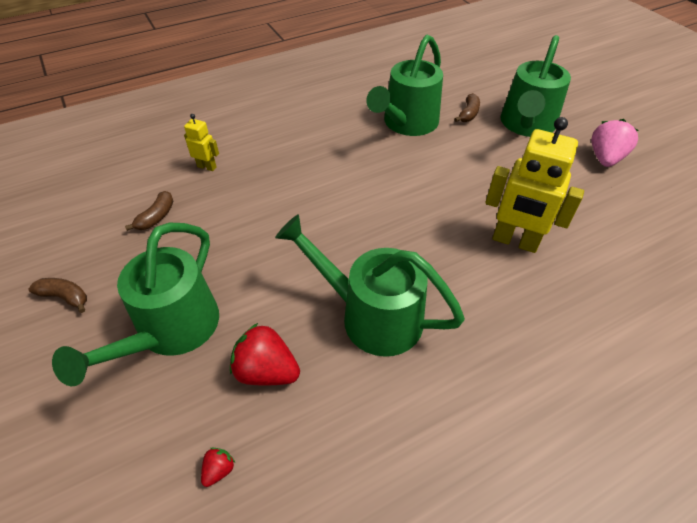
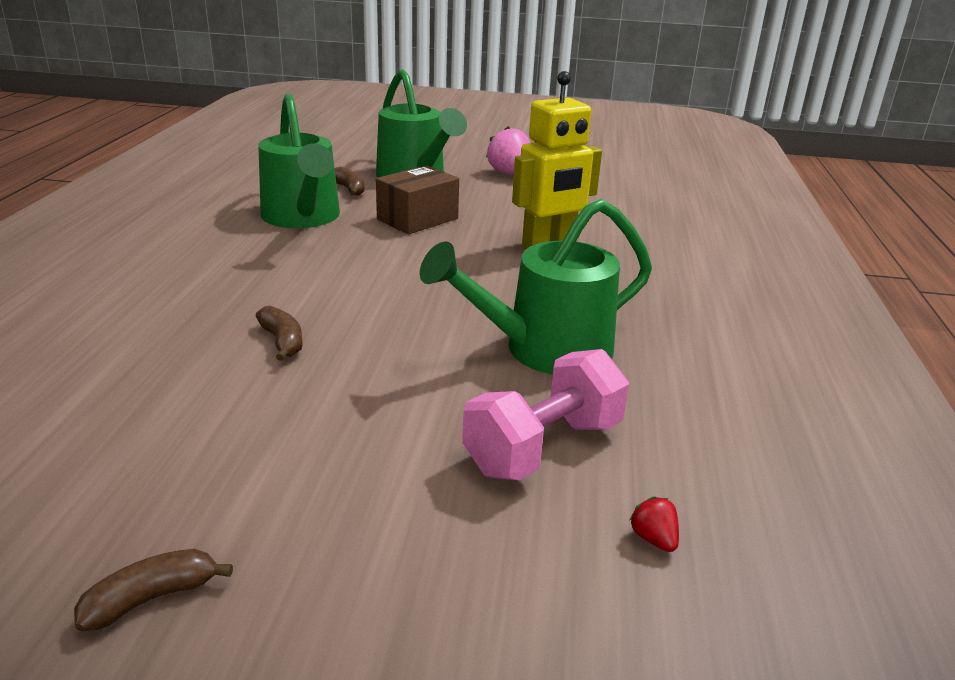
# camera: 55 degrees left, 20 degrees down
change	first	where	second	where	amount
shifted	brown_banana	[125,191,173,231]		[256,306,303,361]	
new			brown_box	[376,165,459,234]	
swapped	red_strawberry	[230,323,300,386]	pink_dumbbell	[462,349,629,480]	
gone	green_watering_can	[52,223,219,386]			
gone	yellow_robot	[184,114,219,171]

--------------------------------------------------

The task
Output the material word for word. Pictures do not go in.

Response
# camera: 55 degrees left, 20 degrees down
change	first	where	second	where	amount
shifted	brown_banana	[125,191,173,231]		[256,306,303,361]	
new			brown_box	[376,165,459,234]	
swapped	red_strawberry	[230,323,300,386]	pink_dumbbell	[462,349,629,480]	
gone	green_watering_can	[52,223,219,386]			
gone	yellow_robot	[184,114,219,171]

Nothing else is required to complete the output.